- **Exercise directions**
Set down without change every line from the line that contains "green L-shape at" through the end of the listing, and only those lines. No pictures.
- - -
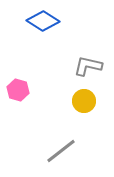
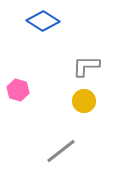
gray L-shape: moved 2 px left; rotated 12 degrees counterclockwise
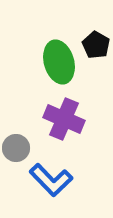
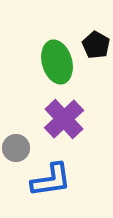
green ellipse: moved 2 px left
purple cross: rotated 24 degrees clockwise
blue L-shape: rotated 54 degrees counterclockwise
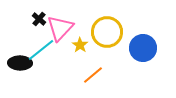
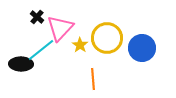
black cross: moved 2 px left, 2 px up
yellow circle: moved 6 px down
blue circle: moved 1 px left
black ellipse: moved 1 px right, 1 px down
orange line: moved 4 px down; rotated 55 degrees counterclockwise
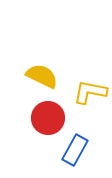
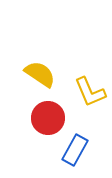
yellow semicircle: moved 2 px left, 2 px up; rotated 8 degrees clockwise
yellow L-shape: rotated 124 degrees counterclockwise
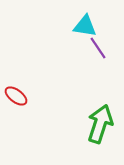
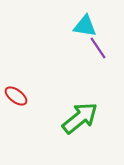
green arrow: moved 20 px left, 6 px up; rotated 33 degrees clockwise
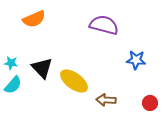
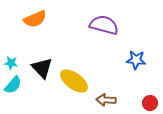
orange semicircle: moved 1 px right
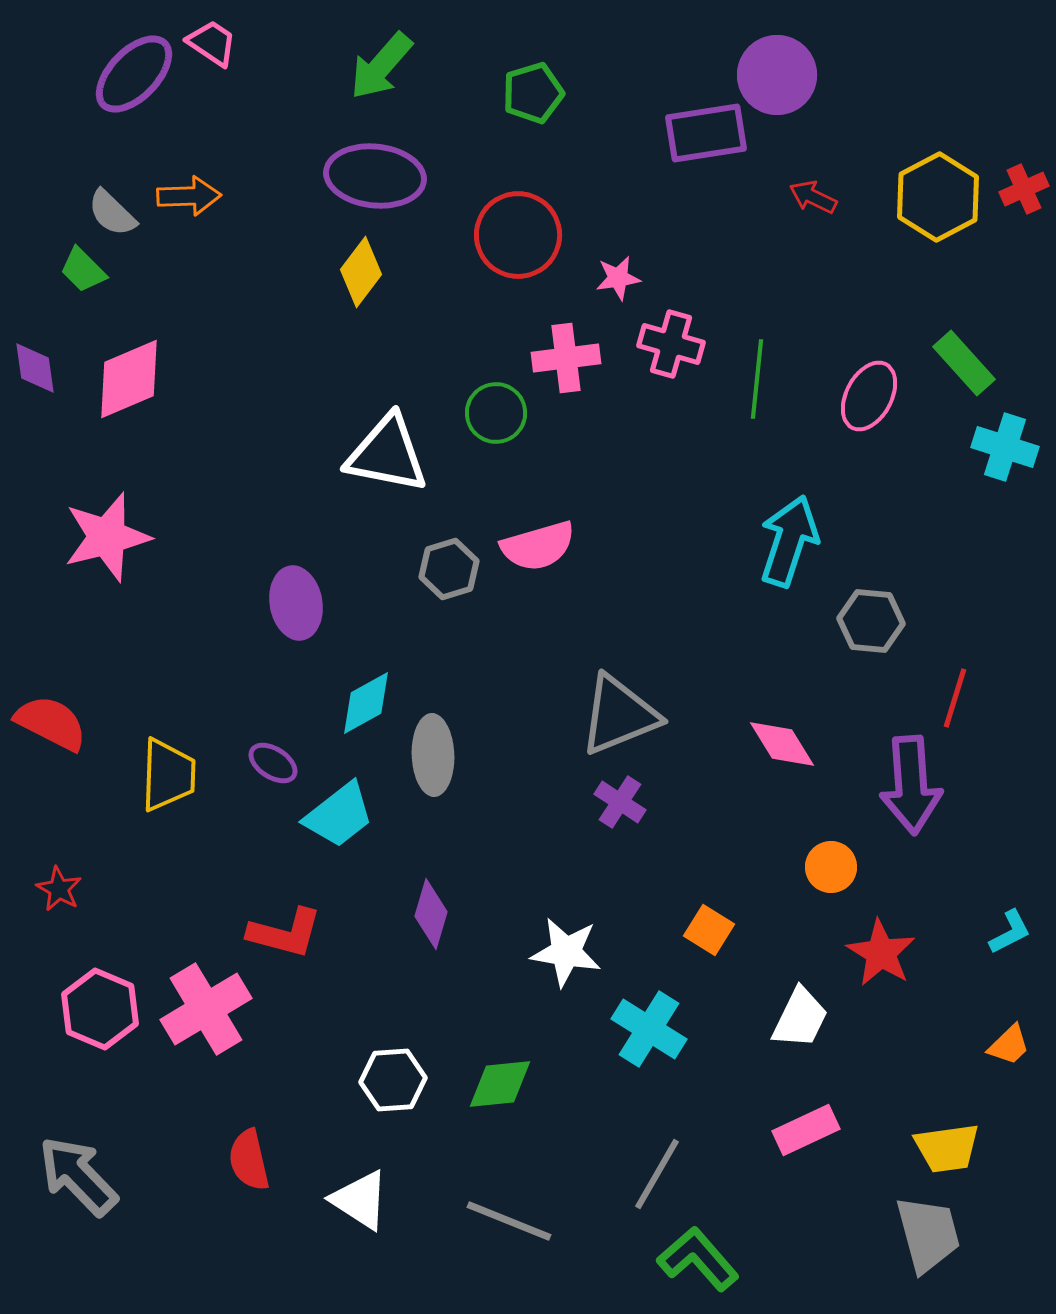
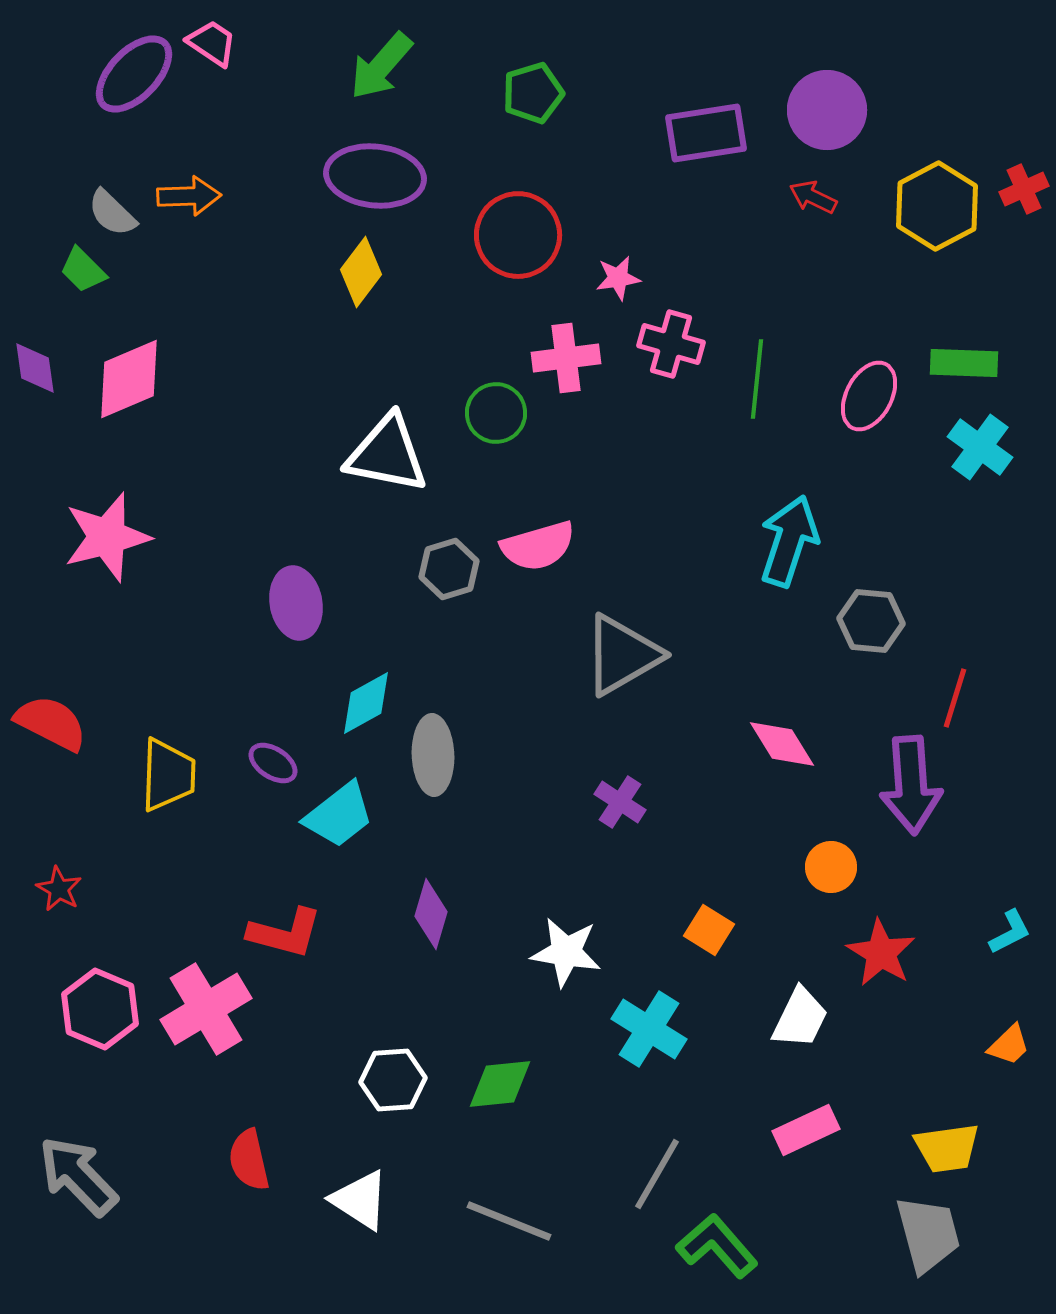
purple circle at (777, 75): moved 50 px right, 35 px down
yellow hexagon at (938, 197): moved 1 px left, 9 px down
green rectangle at (964, 363): rotated 46 degrees counterclockwise
cyan cross at (1005, 447): moved 25 px left; rotated 18 degrees clockwise
gray triangle at (619, 715): moved 3 px right, 60 px up; rotated 8 degrees counterclockwise
green L-shape at (698, 1259): moved 19 px right, 13 px up
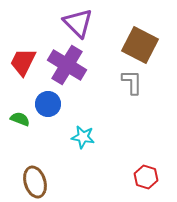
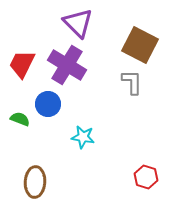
red trapezoid: moved 1 px left, 2 px down
brown ellipse: rotated 20 degrees clockwise
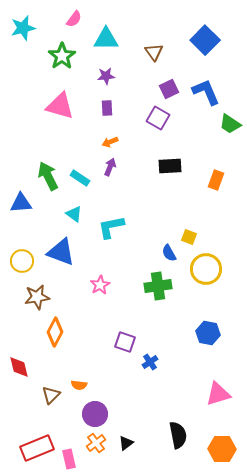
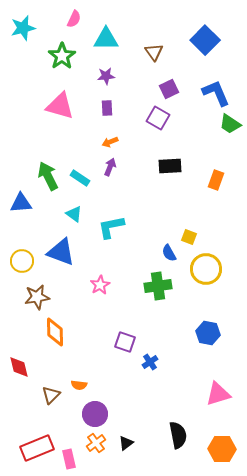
pink semicircle at (74, 19): rotated 12 degrees counterclockwise
blue L-shape at (206, 92): moved 10 px right, 1 px down
orange diamond at (55, 332): rotated 28 degrees counterclockwise
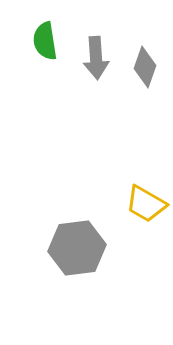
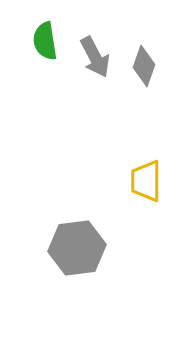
gray arrow: moved 1 px left, 1 px up; rotated 24 degrees counterclockwise
gray diamond: moved 1 px left, 1 px up
yellow trapezoid: moved 23 px up; rotated 60 degrees clockwise
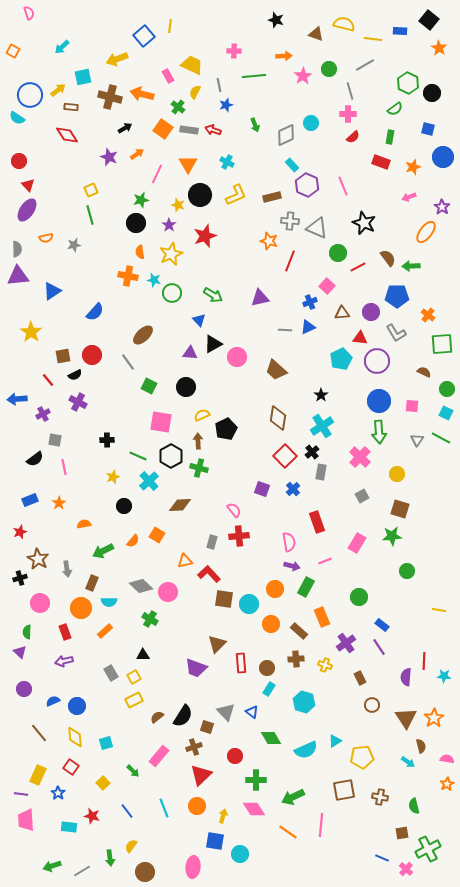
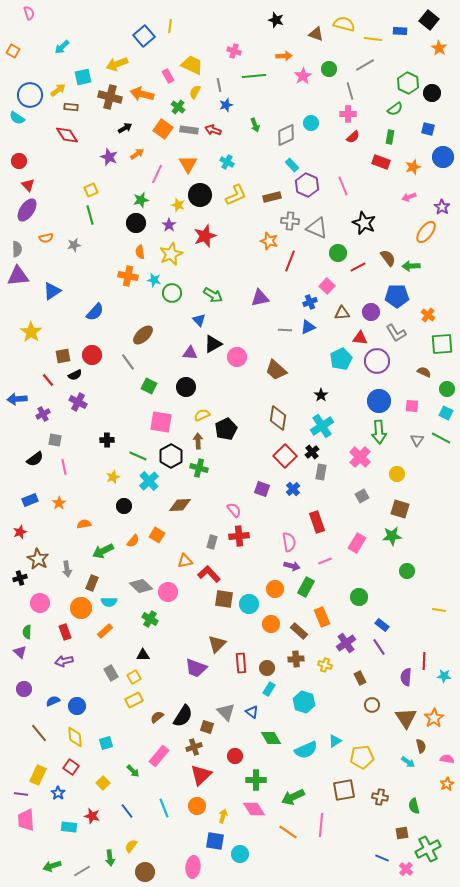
pink cross at (234, 51): rotated 16 degrees clockwise
yellow arrow at (117, 59): moved 5 px down
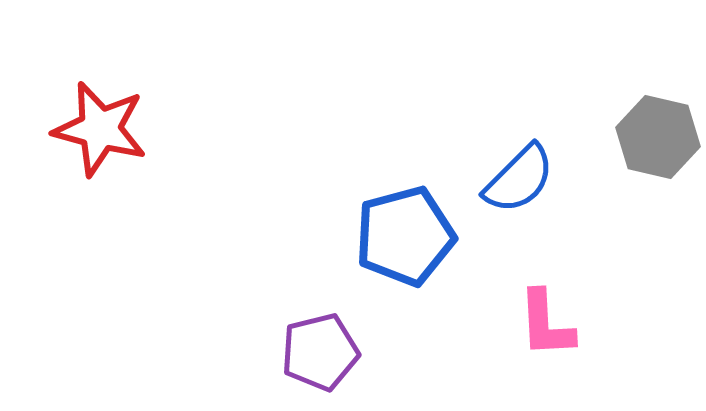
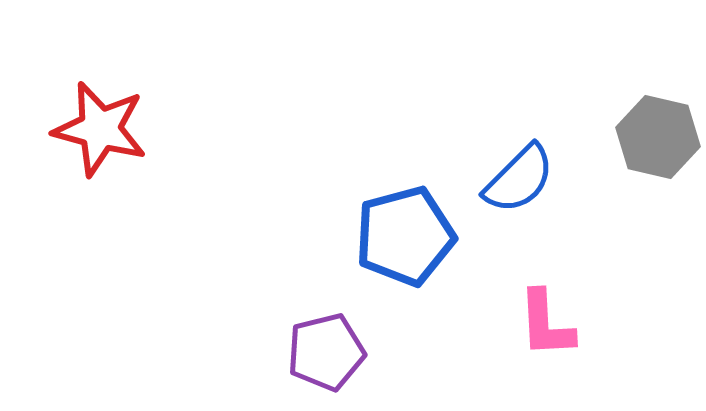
purple pentagon: moved 6 px right
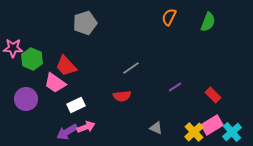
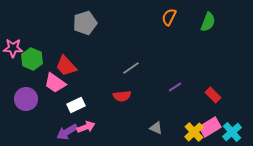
pink rectangle: moved 2 px left, 2 px down
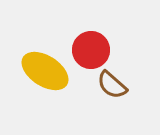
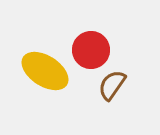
brown semicircle: rotated 84 degrees clockwise
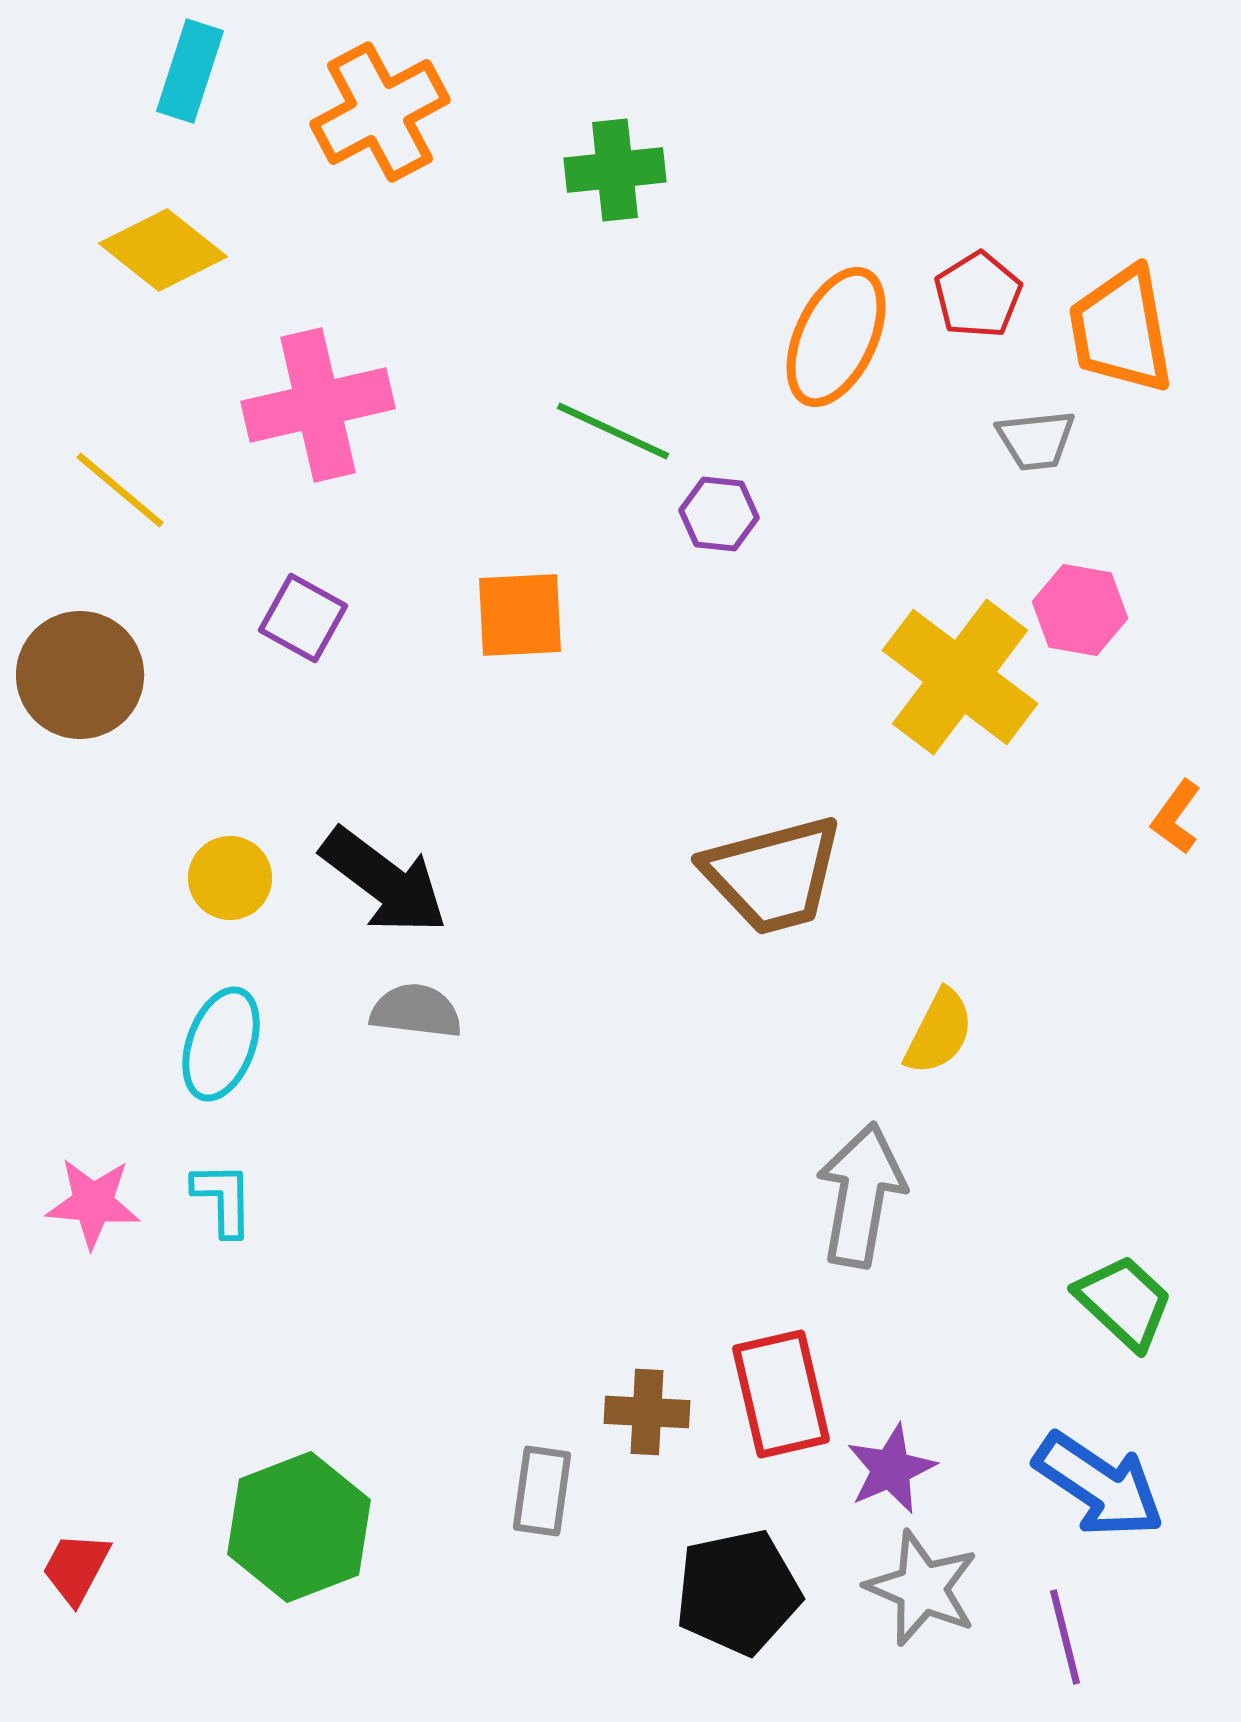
- - -
- **Written solution**
green L-shape at (698, 1259): moved 19 px right, 13 px up
red trapezoid: moved 1 px left, 2 px down
brown ellipse: rotated 20 degrees clockwise
pink semicircle at (74, 19): rotated 12 degrees counterclockwise
blue L-shape at (206, 92): moved 10 px right, 1 px down
orange diamond at (55, 332): rotated 28 degrees counterclockwise
gray arrow: moved 1 px left, 1 px up; rotated 24 degrees counterclockwise
gray diamond: moved 1 px left, 1 px up
yellow trapezoid: moved 23 px up; rotated 60 degrees clockwise
pink cross at (234, 51): rotated 16 degrees clockwise
yellow arrow at (117, 59): moved 5 px down
purple pentagon: moved 6 px right
pink rectangle: moved 2 px left, 2 px down
brown semicircle: rotated 84 degrees clockwise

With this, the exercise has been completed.